• **About this exercise**: Would you please give the entries again word for word, with no images in your copy?

Content starts

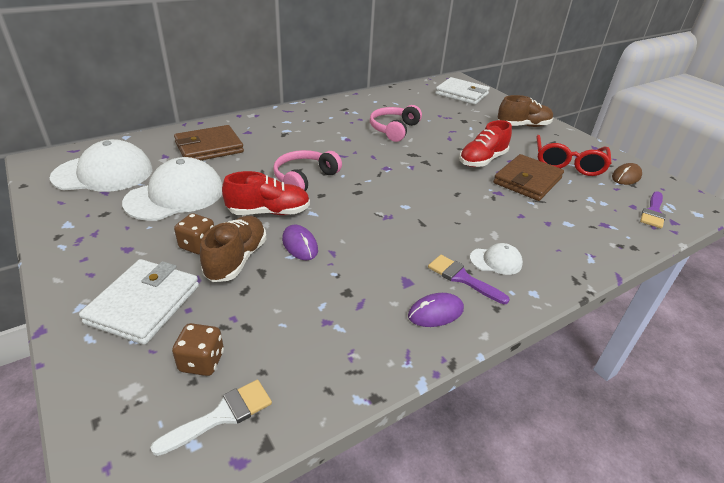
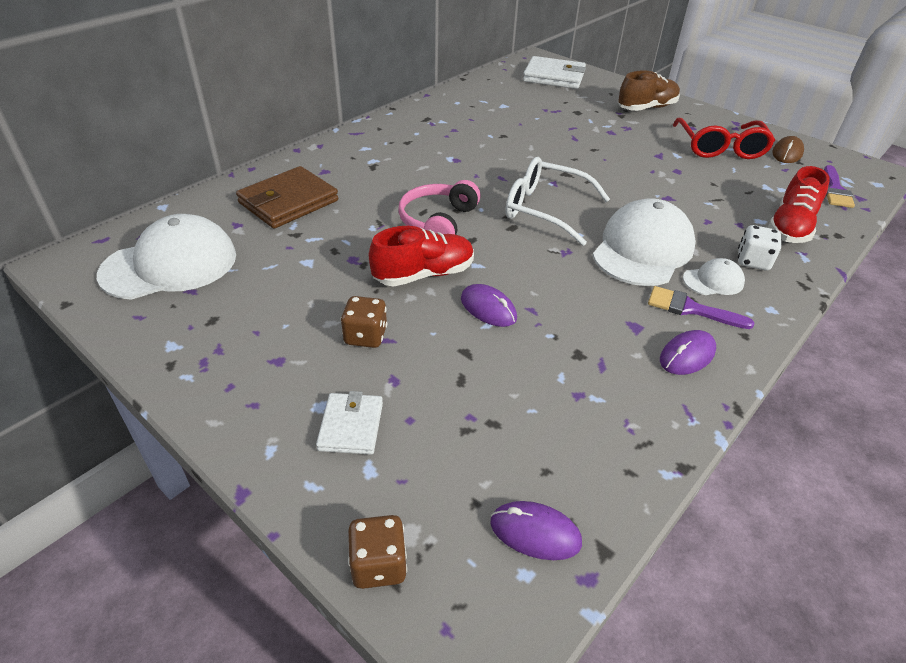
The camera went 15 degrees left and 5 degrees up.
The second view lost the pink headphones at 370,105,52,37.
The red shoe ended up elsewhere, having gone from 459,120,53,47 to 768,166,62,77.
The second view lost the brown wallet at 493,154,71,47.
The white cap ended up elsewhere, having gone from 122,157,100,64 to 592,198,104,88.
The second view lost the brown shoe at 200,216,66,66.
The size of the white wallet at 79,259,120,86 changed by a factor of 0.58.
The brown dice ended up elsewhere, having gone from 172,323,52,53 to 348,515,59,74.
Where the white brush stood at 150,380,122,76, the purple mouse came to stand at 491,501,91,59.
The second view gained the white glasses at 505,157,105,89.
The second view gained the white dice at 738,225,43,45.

Content ends

• **Response**:
The camera went 15 degrees left and 5 degrees up.
The second view lost the pink headphones at 370,105,52,37.
The red shoe ended up elsewhere, having gone from 459,120,53,47 to 768,166,62,77.
The second view lost the brown wallet at 493,154,71,47.
The white cap ended up elsewhere, having gone from 122,157,100,64 to 592,198,104,88.
The second view lost the brown shoe at 200,216,66,66.
The size of the white wallet at 79,259,120,86 changed by a factor of 0.58.
The brown dice ended up elsewhere, having gone from 172,323,52,53 to 348,515,59,74.
Where the white brush stood at 150,380,122,76, the purple mouse came to stand at 491,501,91,59.
The second view gained the white glasses at 505,157,105,89.
The second view gained the white dice at 738,225,43,45.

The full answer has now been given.